[Start of section]

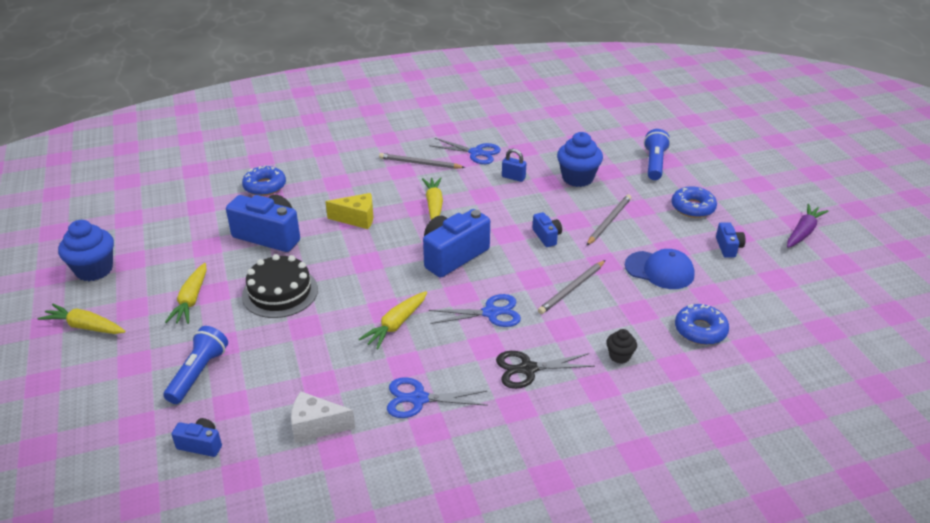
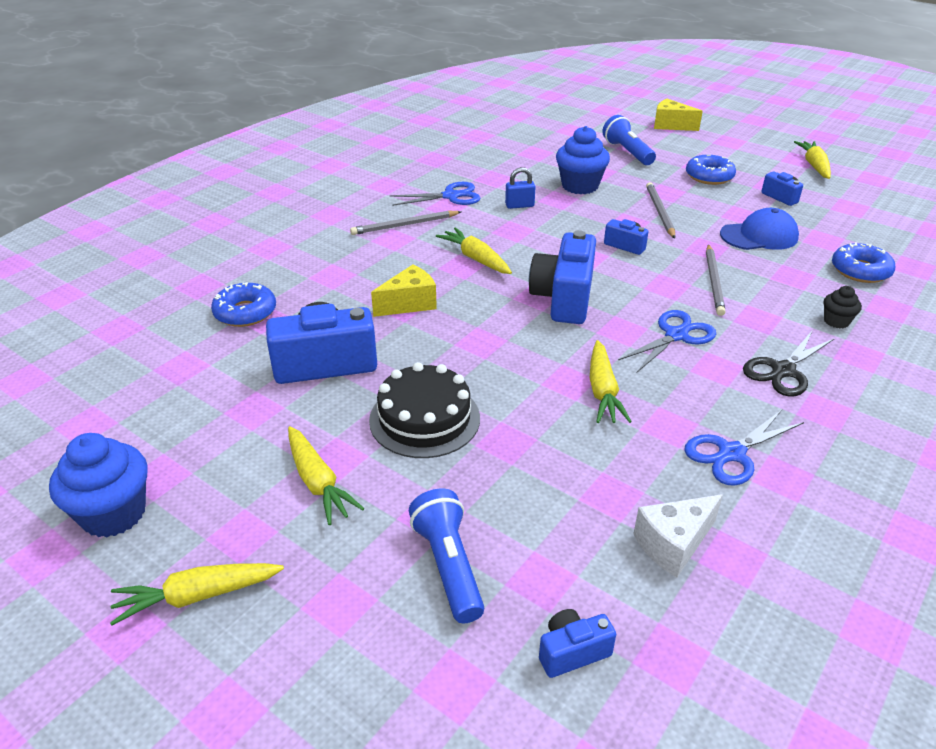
camera: 35 degrees left, 0 degrees up
purple carrot [787,204,828,248] -> yellow carrot [794,141,831,179]
none -> yellow cheese [654,99,703,131]

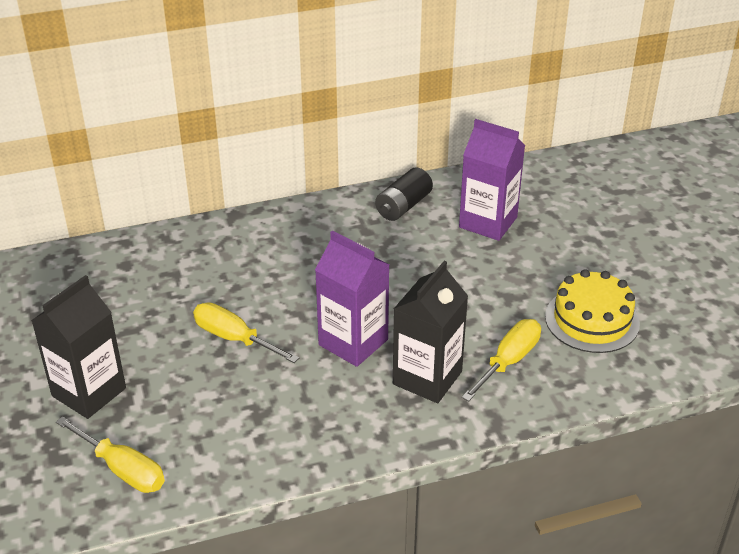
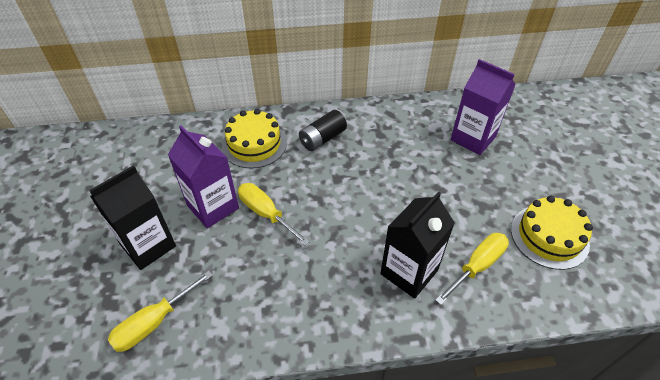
camera: 10 degrees right, 10 degrees up
yellow screwdriver [56,416,165,493] -> yellow screwdriver turned 90 degrees clockwise [107,271,213,352]
purple carton [315,231,390,367] -> purple carton moved to [168,125,239,228]
black battery [375,167,433,221] -> black battery moved to [299,110,347,151]
none -> yellow cake [222,109,287,169]

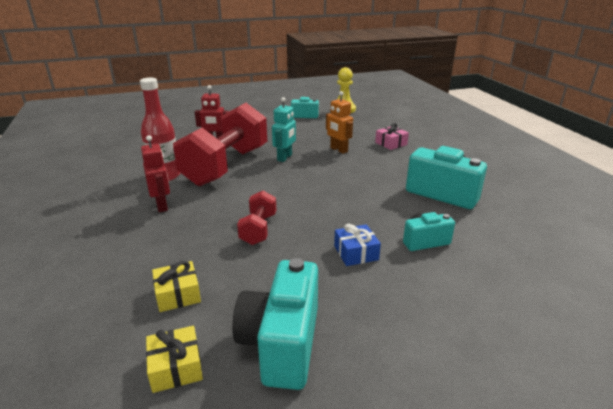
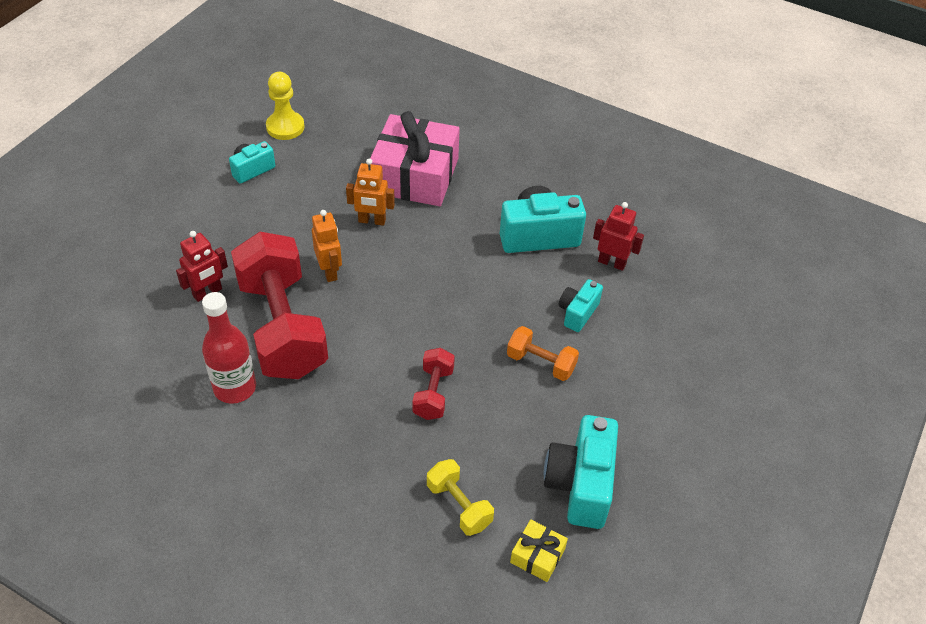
camera: 45 degrees left, 20 degrees up
red robot [141,135,170,212] -> red robot moved to [593,202,644,271]
yellow gift [152,261,201,312] -> yellow dumbbell [427,459,494,536]
turquoise camera [232,258,318,390] -> turquoise camera turned 45 degrees clockwise [544,415,618,529]
red dumbbell [237,191,276,245] -> red dumbbell turned 45 degrees clockwise [412,348,455,420]
turquoise robot [272,97,296,162] -> orange robot [312,210,342,282]
blue gift [334,224,381,266] -> orange dumbbell [507,326,579,381]
pink gift [375,123,409,150] -> pink gift [370,111,460,206], size x2.34

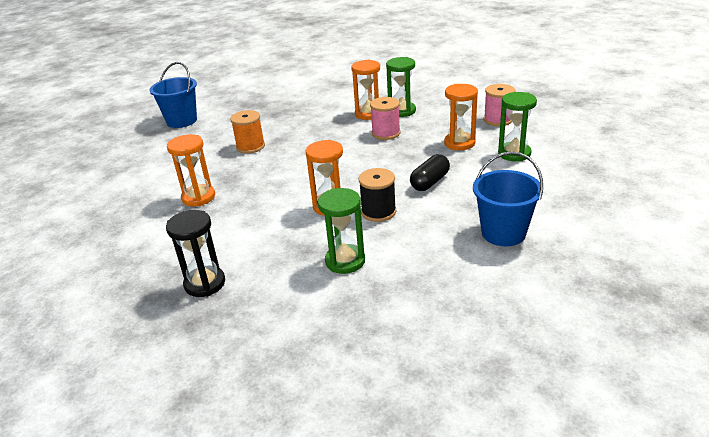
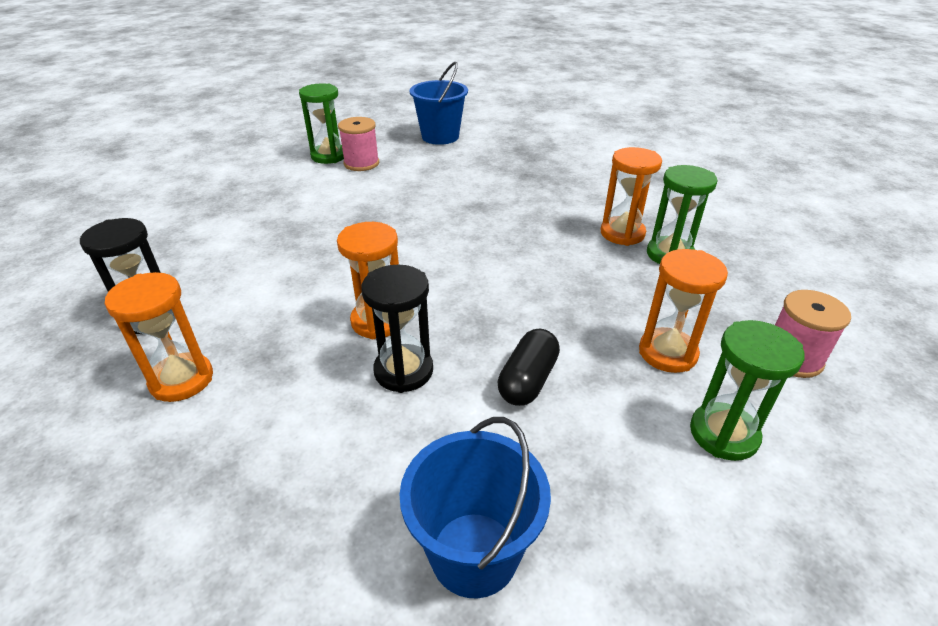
camera: 45 degrees right, 5 degrees up
orange hourglass [167,134,215,206] -> orange hourglass moved to [105,272,213,402]
orange spool [230,110,265,154] -> none
green hourglass [318,188,365,274] -> green hourglass moved to [299,83,344,164]
black spool [358,168,396,222] -> black hourglass [361,264,433,393]
pink spool [370,97,400,140] -> pink spool moved to [338,117,379,171]
black capsule [410,154,450,191] -> black capsule turned 60 degrees counterclockwise [498,329,560,406]

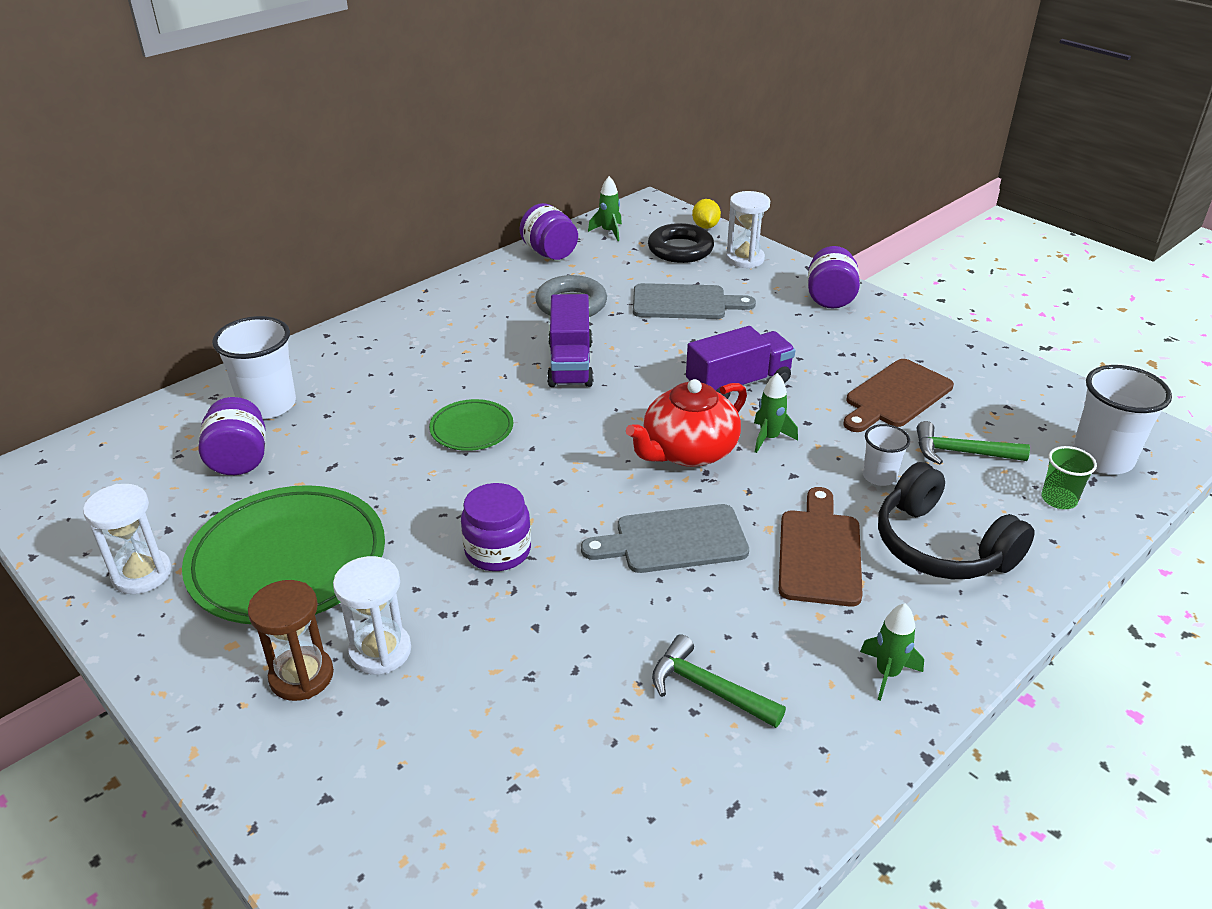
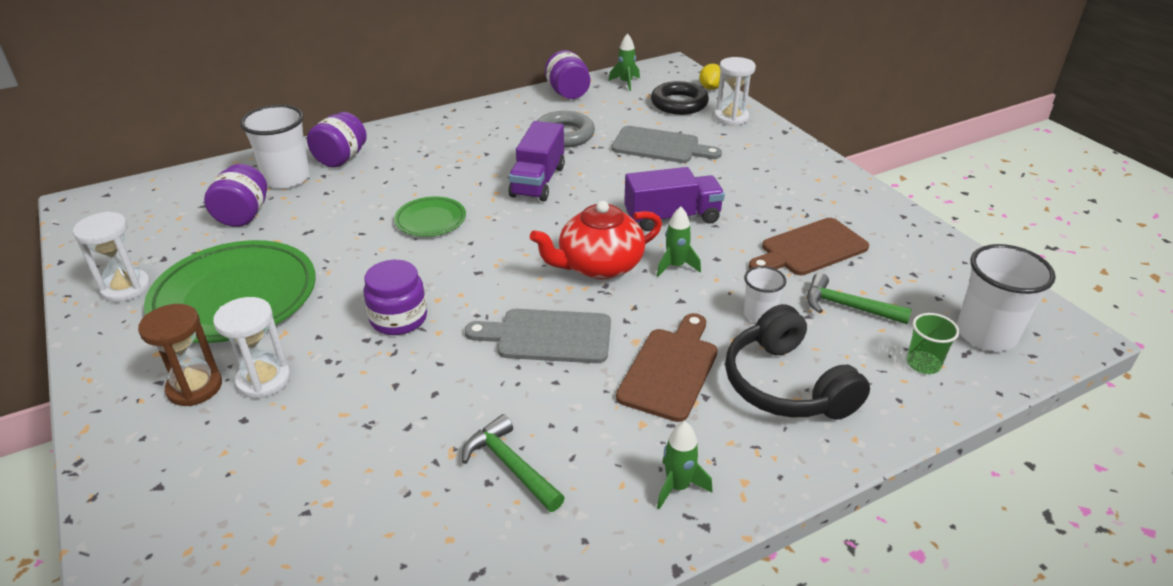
camera: 15 degrees right, 0 degrees up
purple jar [808,246,860,308] -> purple jar moved to [307,112,367,168]

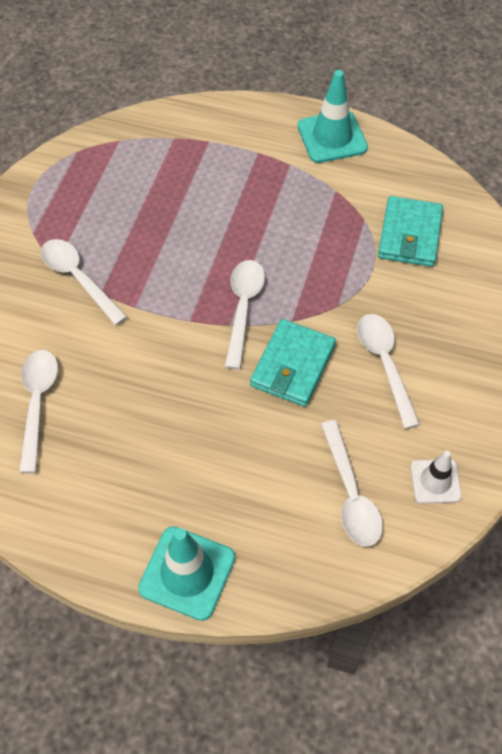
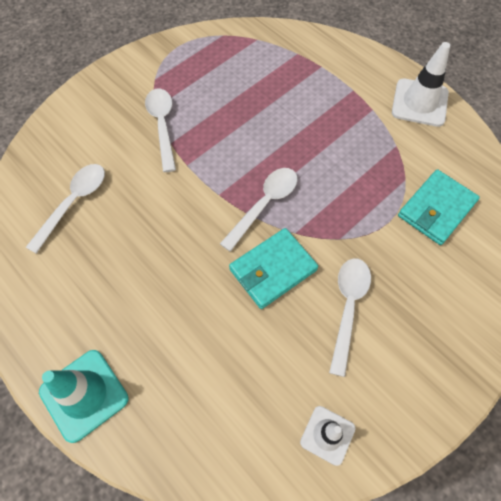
camera: 30 degrees right, 5 degrees up
turquoise traffic cone [298,70,368,163] -> white traffic cone [392,42,450,127]
white spoon [321,420,383,546] -> none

[End of section]

## Request:
Repeat everything in the records above exactly; pictures are not part of the copy.

## Exercise output:
camera: 35 degrees left, 0 degrees up
purple carrot [787,204,828,248] -> yellow carrot [794,141,831,179]
none -> yellow cheese [654,99,703,131]

camera: 10 degrees right, 10 degrees up
yellow screwdriver [56,416,165,493] -> yellow screwdriver turned 90 degrees clockwise [107,271,213,352]
purple carton [315,231,390,367] -> purple carton moved to [168,125,239,228]
black battery [375,167,433,221] -> black battery moved to [299,110,347,151]
none -> yellow cake [222,109,287,169]

camera: 45 degrees left, 20 degrees up
red robot [141,135,170,212] -> red robot moved to [593,202,644,271]
yellow gift [152,261,201,312] -> yellow dumbbell [427,459,494,536]
turquoise camera [232,258,318,390] -> turquoise camera turned 45 degrees clockwise [544,415,618,529]
red dumbbell [237,191,276,245] -> red dumbbell turned 45 degrees clockwise [412,348,455,420]
turquoise robot [272,97,296,162] -> orange robot [312,210,342,282]
blue gift [334,224,381,266] -> orange dumbbell [507,326,579,381]
pink gift [375,123,409,150] -> pink gift [370,111,460,206], size x2.34

camera: 45 degrees right, 5 degrees up
orange hourglass [167,134,215,206] -> orange hourglass moved to [105,272,213,402]
orange spool [230,110,265,154] -> none
green hourglass [318,188,365,274] -> green hourglass moved to [299,83,344,164]
black spool [358,168,396,222] -> black hourglass [361,264,433,393]
pink spool [370,97,400,140] -> pink spool moved to [338,117,379,171]
black capsule [410,154,450,191] -> black capsule turned 60 degrees counterclockwise [498,329,560,406]

camera: 15 degrees right, 0 degrees up
purple jar [808,246,860,308] -> purple jar moved to [307,112,367,168]

camera: 30 degrees right, 5 degrees up
turquoise traffic cone [298,70,368,163] -> white traffic cone [392,42,450,127]
white spoon [321,420,383,546] -> none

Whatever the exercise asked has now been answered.